▶ TASK TO COMPLETE
Where in the data does the word "brown" appear? Find those lines and copy them.

Segment Open

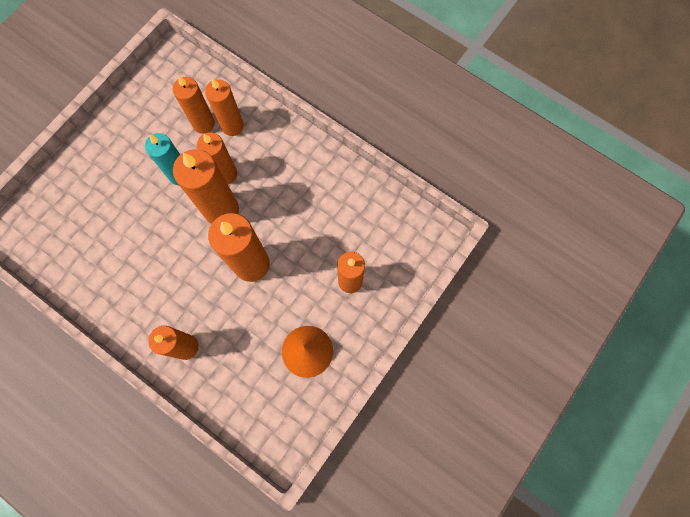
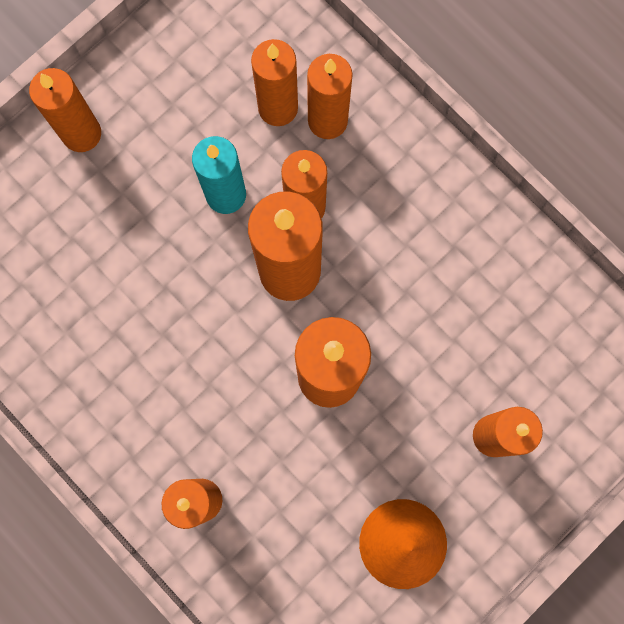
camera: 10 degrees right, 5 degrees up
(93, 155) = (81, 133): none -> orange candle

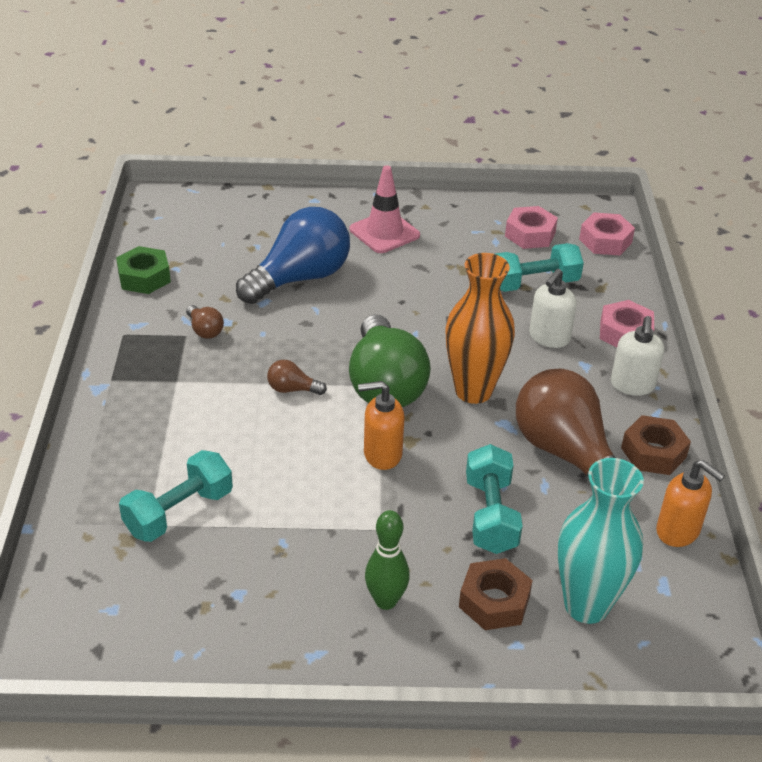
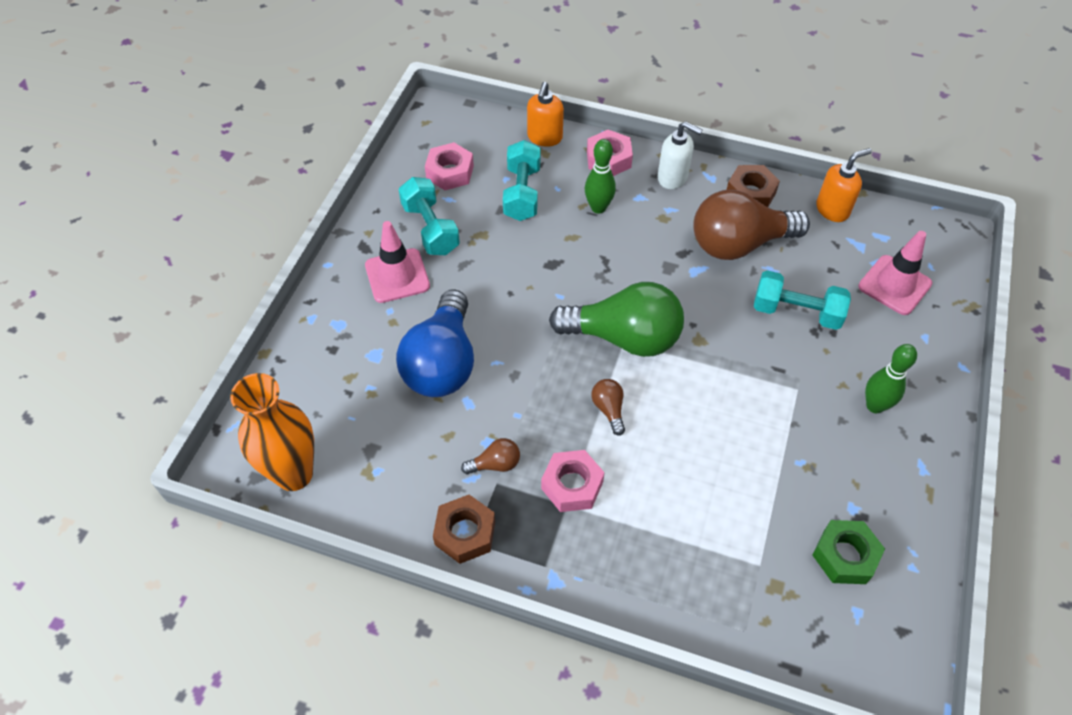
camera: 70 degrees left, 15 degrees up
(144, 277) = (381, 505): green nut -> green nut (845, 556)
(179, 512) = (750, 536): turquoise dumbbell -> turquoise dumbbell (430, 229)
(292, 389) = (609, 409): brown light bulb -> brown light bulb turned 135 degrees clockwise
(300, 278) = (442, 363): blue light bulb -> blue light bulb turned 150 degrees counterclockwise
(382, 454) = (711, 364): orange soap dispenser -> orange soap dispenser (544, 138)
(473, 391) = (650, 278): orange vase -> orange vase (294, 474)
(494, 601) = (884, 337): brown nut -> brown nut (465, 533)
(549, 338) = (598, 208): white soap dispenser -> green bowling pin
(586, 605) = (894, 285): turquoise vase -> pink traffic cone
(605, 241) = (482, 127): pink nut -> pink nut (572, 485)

Segment Closed

▶ EXPECTED ANSWER
(292, 389) = (609, 409): brown light bulb -> brown light bulb turned 135 degrees clockwise
(494, 601) = (884, 337): brown nut -> brown nut (465, 533)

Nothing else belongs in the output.